» **Required work**: Once the line with "green semicircle: (138, 151)" is found in the material, write out that line and every later line exactly, through the end.

Record set START

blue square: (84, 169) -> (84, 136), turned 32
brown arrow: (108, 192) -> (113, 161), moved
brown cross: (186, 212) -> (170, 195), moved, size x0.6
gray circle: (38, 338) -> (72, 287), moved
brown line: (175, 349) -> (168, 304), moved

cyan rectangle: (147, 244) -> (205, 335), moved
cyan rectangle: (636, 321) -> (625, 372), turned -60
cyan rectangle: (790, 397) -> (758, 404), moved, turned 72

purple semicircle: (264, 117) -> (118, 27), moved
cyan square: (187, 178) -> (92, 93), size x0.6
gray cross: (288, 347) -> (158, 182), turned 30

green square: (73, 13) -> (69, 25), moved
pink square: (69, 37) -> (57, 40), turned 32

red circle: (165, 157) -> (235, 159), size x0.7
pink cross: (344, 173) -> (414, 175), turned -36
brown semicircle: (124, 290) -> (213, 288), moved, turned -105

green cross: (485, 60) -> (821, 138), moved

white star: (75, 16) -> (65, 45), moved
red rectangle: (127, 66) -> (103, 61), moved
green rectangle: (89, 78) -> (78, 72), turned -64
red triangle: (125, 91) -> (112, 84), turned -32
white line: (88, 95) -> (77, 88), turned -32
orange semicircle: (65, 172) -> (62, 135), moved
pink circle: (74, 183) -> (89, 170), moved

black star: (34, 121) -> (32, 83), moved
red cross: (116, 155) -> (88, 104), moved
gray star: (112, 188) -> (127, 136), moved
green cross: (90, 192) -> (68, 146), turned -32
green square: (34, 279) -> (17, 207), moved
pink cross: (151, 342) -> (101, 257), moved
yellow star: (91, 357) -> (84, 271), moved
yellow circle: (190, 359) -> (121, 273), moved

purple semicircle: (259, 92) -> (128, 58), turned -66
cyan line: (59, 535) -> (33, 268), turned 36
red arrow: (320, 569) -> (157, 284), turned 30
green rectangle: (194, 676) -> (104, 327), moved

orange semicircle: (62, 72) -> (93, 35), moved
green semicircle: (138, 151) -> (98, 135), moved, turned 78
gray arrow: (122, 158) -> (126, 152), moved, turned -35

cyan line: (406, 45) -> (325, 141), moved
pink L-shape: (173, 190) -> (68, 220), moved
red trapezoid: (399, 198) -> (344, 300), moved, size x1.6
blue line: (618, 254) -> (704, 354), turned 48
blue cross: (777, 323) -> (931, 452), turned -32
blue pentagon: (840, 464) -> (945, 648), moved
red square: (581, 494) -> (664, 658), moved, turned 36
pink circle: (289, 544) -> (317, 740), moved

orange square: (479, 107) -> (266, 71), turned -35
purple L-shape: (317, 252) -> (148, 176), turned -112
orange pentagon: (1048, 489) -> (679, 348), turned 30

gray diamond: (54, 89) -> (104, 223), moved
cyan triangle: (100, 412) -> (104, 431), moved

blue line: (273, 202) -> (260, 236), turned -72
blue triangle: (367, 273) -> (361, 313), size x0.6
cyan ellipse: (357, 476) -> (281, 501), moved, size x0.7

Record set END

» **Answer to this problem**:
green semicircle: (138, 151) -> (98, 135), moved, turned 78
gray arrow: (122, 158) -> (126, 152), moved, turned -35

cyan line: (406, 45) -> (325, 141), moved
pink L-shape: (173, 190) -> (68, 220), moved
red trapezoid: (399, 198) -> (344, 300), moved, size x1.6
blue line: (618, 254) -> (704, 354), turned 48
blue cross: (777, 323) -> (931, 452), turned -32
blue pentagon: (840, 464) -> (945, 648), moved
red square: (581, 494) -> (664, 658), moved, turned 36
pink circle: (289, 544) -> (317, 740), moved

orange square: (479, 107) -> (266, 71), turned -35
purple L-shape: (317, 252) -> (148, 176), turned -112
orange pentagon: (1048, 489) -> (679, 348), turned 30

gray diamond: (54, 89) -> (104, 223), moved
cyan triangle: (100, 412) -> (104, 431), moved

blue line: (273, 202) -> (260, 236), turned -72
blue triangle: (367, 273) -> (361, 313), size x0.6
cyan ellipse: (357, 476) -> (281, 501), moved, size x0.7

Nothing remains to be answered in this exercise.